§ **Exercise description**: In the copy of the lines below, leave out pictures and print everything else exactly.

§ **Data for analysis**:
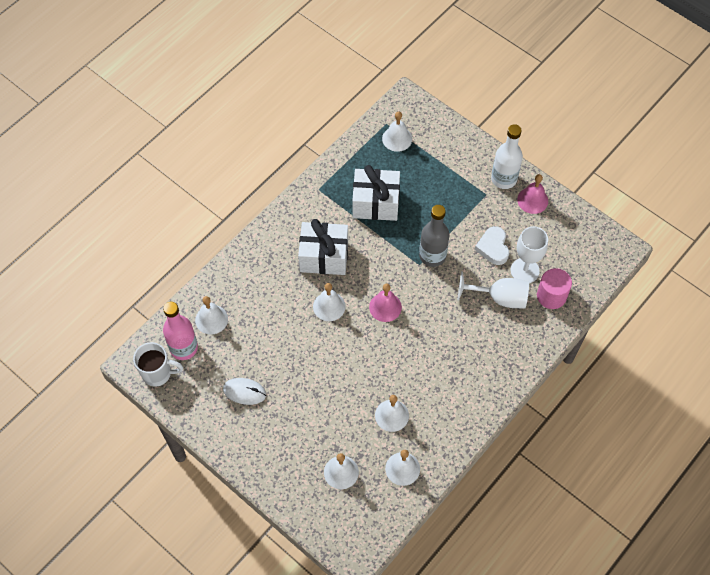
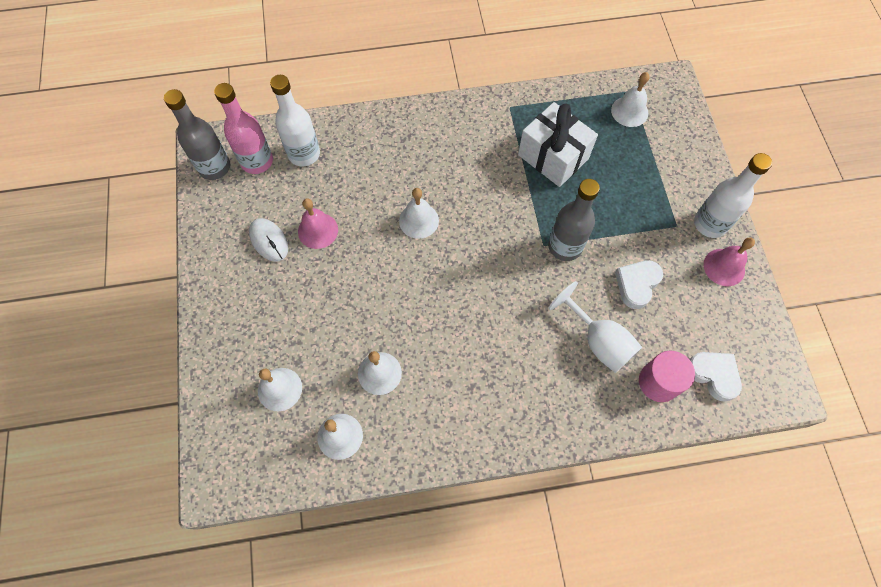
camera: 40 degrees right, 5 degrees up
(158, 373) = (214, 167): white mug -> grey bottle
(211, 319) = (304, 154): white bell -> white bottle
(324, 256) = (457, 171): white gift -> none
(385, 307) = (472, 261): pink bell -> pink bell (318, 230)
(524, 270) = (651, 333): white goblet -> none
(576, 269) = (713, 375): none -> white heart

§ **Task result**:
camera: 40 degrees right, 5 degrees up
(158, 373) = (214, 167): white mug -> grey bottle
(211, 319) = (304, 154): white bell -> white bottle
(324, 256) = (457, 171): white gift -> none
(385, 307) = (472, 261): pink bell -> pink bell (318, 230)
(524, 270) = (651, 333): white goblet -> none
(576, 269) = (713, 375): none -> white heart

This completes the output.